Starting at the line that contains "op=rotated; was=łyżka (biały);" and ending at the line that contains "camera_right=-20 camera_up=-5", the lines below are to be given again exactly, with nothing added.

Segment Start: Dataset content

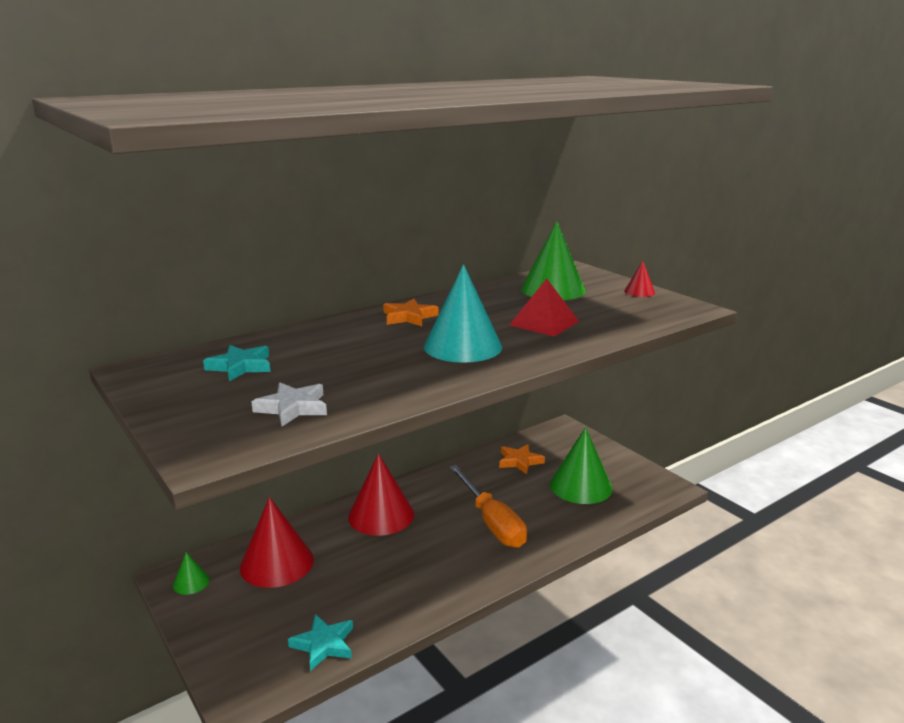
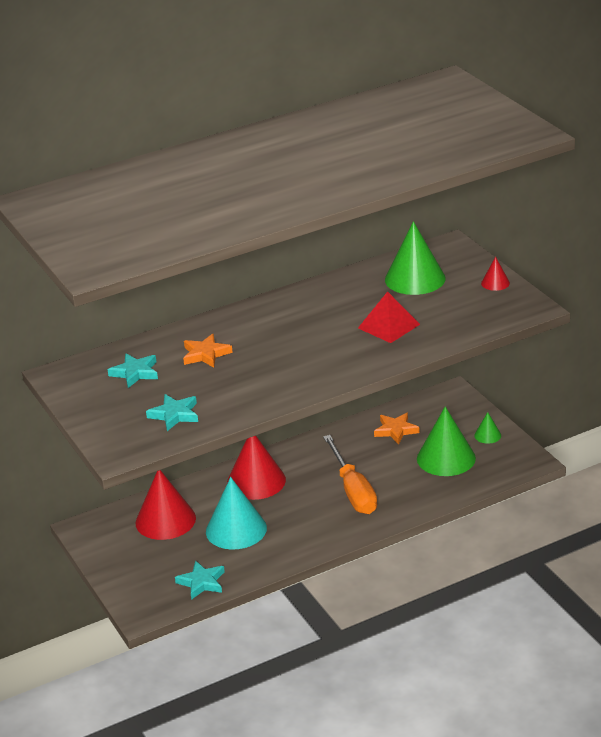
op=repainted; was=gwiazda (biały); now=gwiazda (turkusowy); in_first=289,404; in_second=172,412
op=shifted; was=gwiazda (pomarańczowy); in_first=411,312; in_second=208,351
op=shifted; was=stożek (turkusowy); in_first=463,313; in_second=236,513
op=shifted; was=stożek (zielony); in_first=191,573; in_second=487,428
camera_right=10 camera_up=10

Segment End: Dataset content
Segment Start: Dataset content

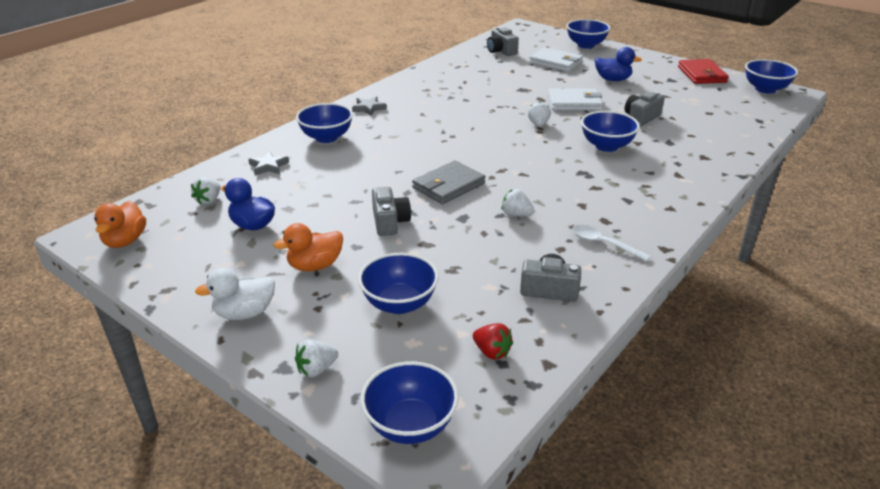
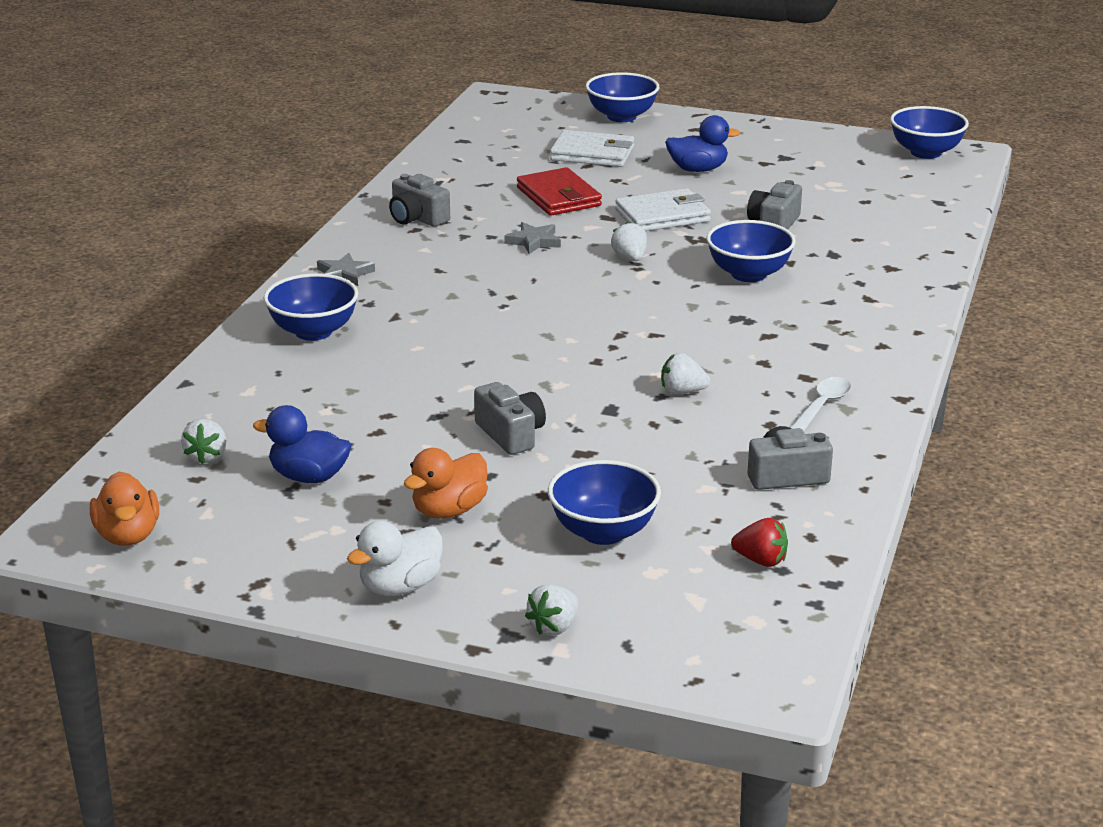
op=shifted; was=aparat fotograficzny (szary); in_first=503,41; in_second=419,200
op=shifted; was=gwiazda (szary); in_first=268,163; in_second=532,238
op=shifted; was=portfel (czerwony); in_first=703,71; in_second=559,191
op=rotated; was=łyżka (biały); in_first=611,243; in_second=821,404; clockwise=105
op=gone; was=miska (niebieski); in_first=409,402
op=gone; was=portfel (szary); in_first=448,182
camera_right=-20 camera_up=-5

Segment End: Dataset content
Segment Start: Dataset content

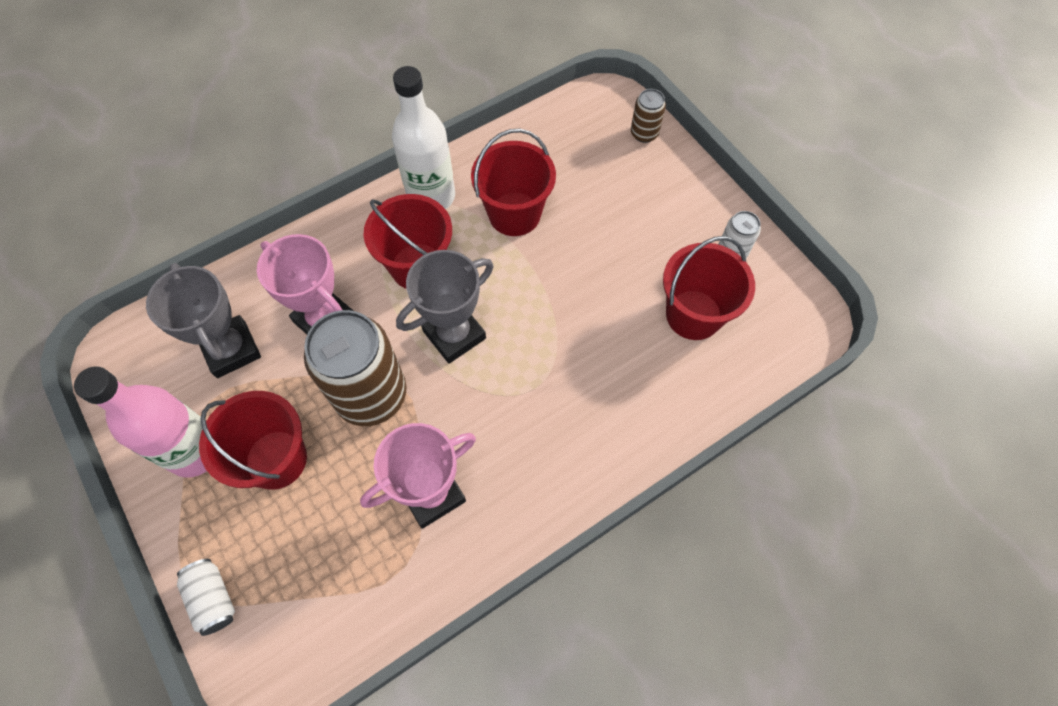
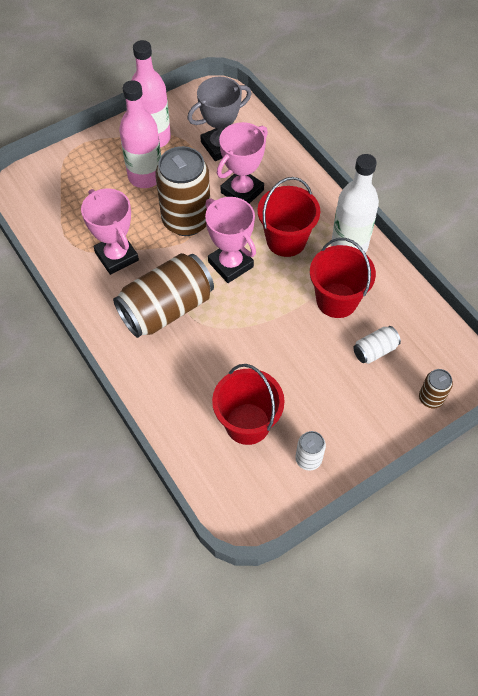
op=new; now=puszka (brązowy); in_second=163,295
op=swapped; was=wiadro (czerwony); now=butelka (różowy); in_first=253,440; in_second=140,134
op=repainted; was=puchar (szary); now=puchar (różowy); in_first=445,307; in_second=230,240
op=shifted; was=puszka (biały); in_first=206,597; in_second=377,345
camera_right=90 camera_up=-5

Segment End: Dataset content

Written response ::
op=rotated; was=łyżka (biały); in_first=611,243; in_second=821,404; clockwise=105
op=gone; was=miska (niebieski); in_first=409,402
op=gone; was=portfel (szary); in_first=448,182
camera_right=-20 camera_up=-5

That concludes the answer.